*** Opening of ENTRIES PROVIDED ***
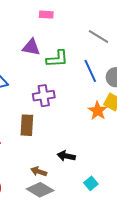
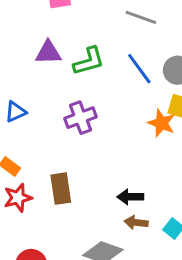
brown rectangle: (27, 125) -> (61, 189), moved
brown arrow: (39, 172) -> (136, 222), moved

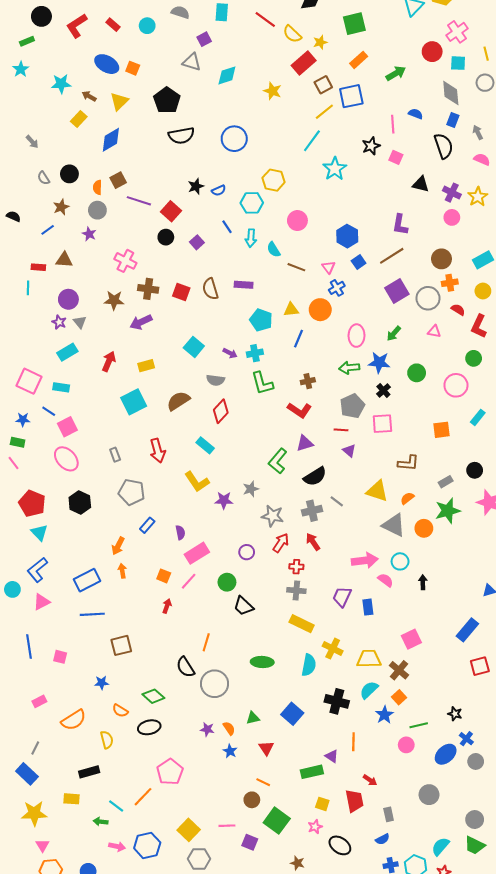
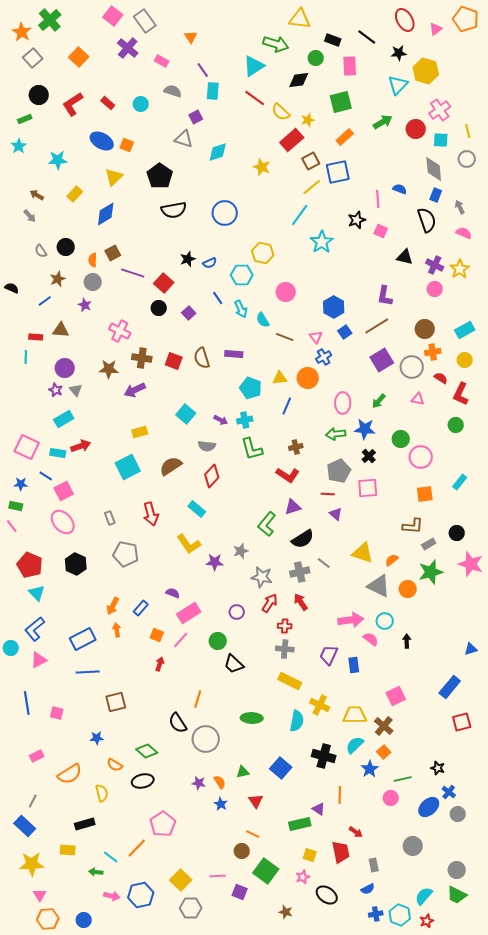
green arrow: (396, 73) -> (383, 122), moved
brown arrow: (89, 96) -> (37, 195), moved
cyan arrow: (251, 238) -> (241, 309), turned -30
red arrow: (109, 361) -> (81, 446), moved, turned 48
pink circle: (456, 385) -> (421, 457), moved
brown L-shape: (408, 463) -> (413, 526), moved
blue rectangle: (147, 525) -> (141, 608), moved
purple semicircle: (180, 532) -> (173, 593), turned -56

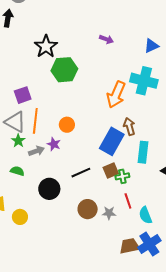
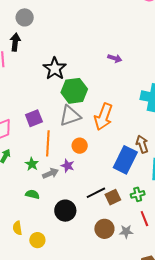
orange arrow: (116, 95) -> (104, 117), moved
gray triangle: (15, 122) -> (70, 116), moved, turned -45
brown square: (111, 171) -> (113, 197), moved

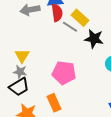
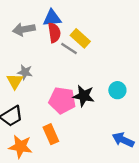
black star: (94, 39) -> (84, 96), moved
gray star: (20, 72) -> (25, 72), moved

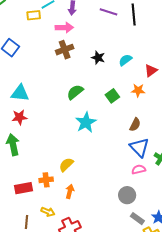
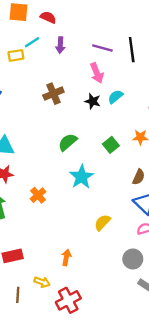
pink arrow: (64, 28) -> (97, 73), moved, turned 72
cyan semicircle: (125, 60) -> (115, 97), moved
yellow semicircle: (66, 165) -> (102, 222), moved
orange cross: (46, 180) -> (38, 195), moved, turned -32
*** Close of ENTRIES PROVIDED ***
■ **WHAT TO DO**
Search the entries for the string "orange". Copy every line that has it.

■ **REPLY**
orange arrow: (116, 95) -> (104, 117), moved
orange cross: (46, 180) -> (38, 195), moved, turned -32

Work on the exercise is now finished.